"""
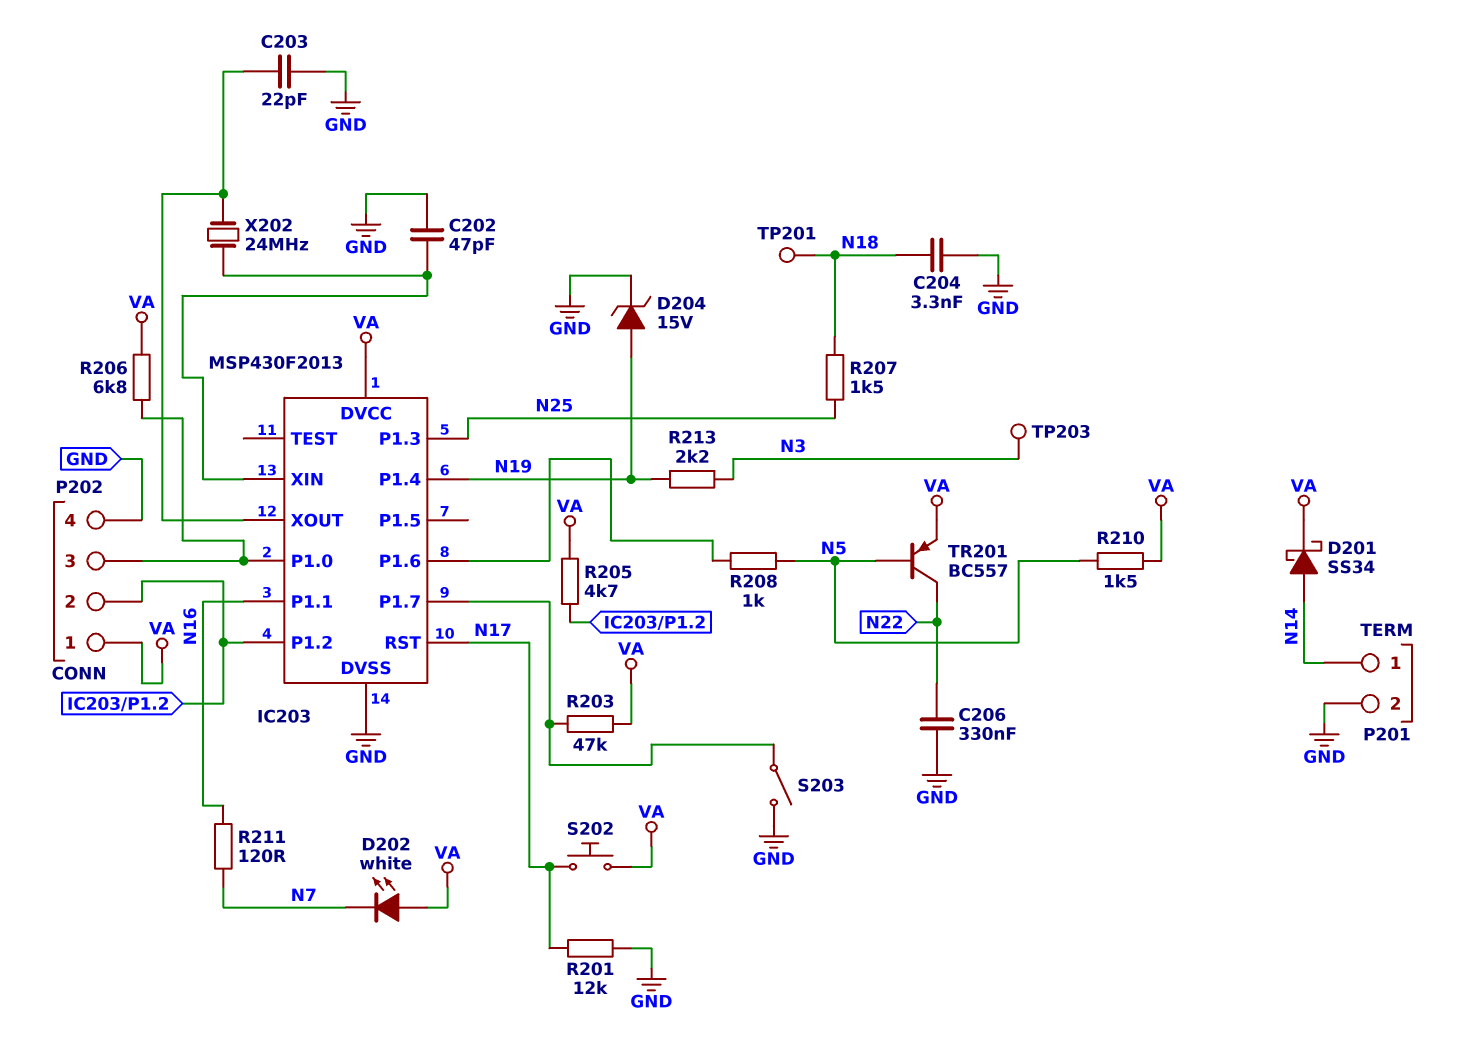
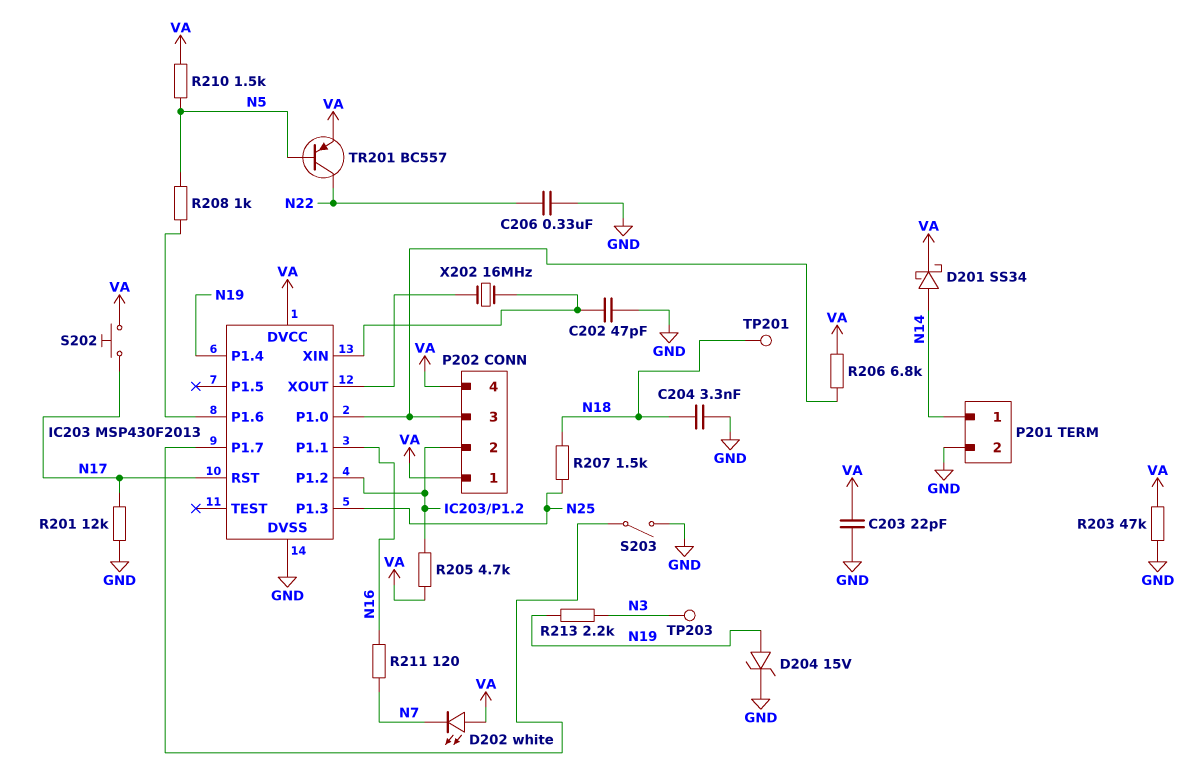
C203: 22pF (GND, IC203/XOUT) -> 22pF (GND, VA)
P202 pin 4: GND -> VA
R203: 47k (IC203/P1.7, VA) -> 47k (GND, VA)
X202: 24MHz (IC203/XIN, IC203/XOUT) -> 16MHz (IC203/XIN, IC203/XOUT)

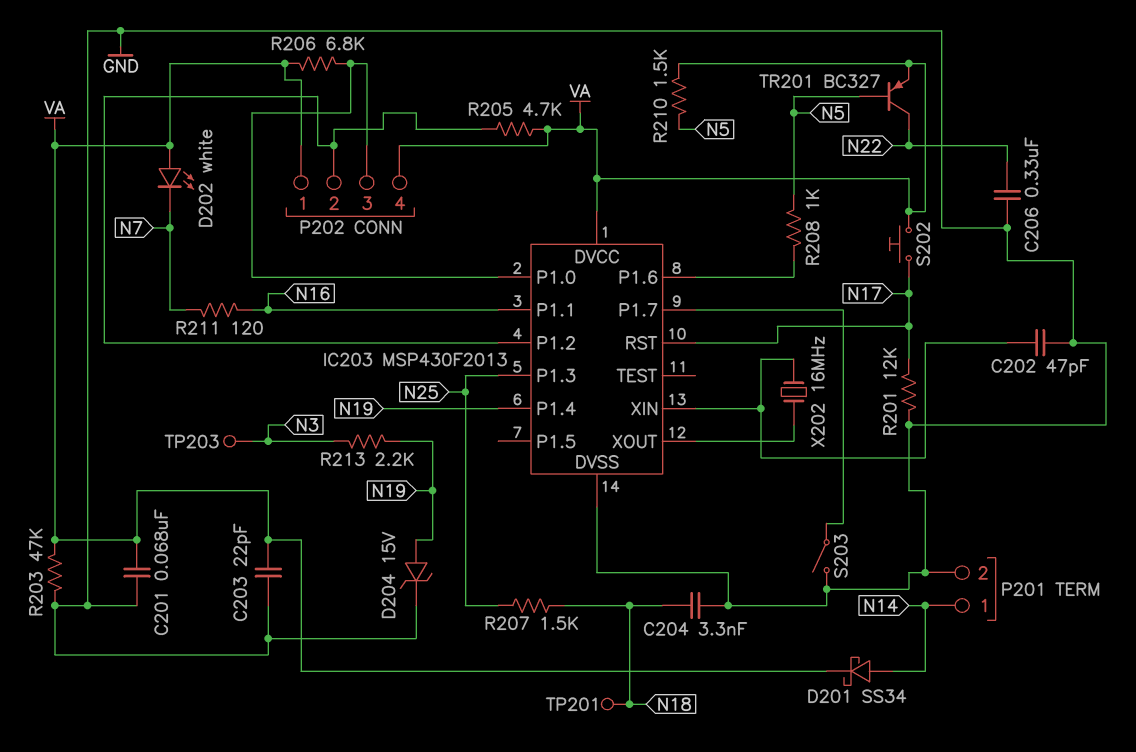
C201: none -> 68nF (GND, VA)
TR201: PNP BC557 (B N5, C N22, E VA) -> PNP BC327 (B N5, C N22, E VA)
"""
Gather and copy every line of the data in which the string "XOUT" is found.

C203: 22pF (GND, IC203/XOUT) -> 22pF (GND, VA)
X202: 24MHz (IC203/XIN, IC203/XOUT) -> 16MHz (IC203/XIN, IC203/XOUT)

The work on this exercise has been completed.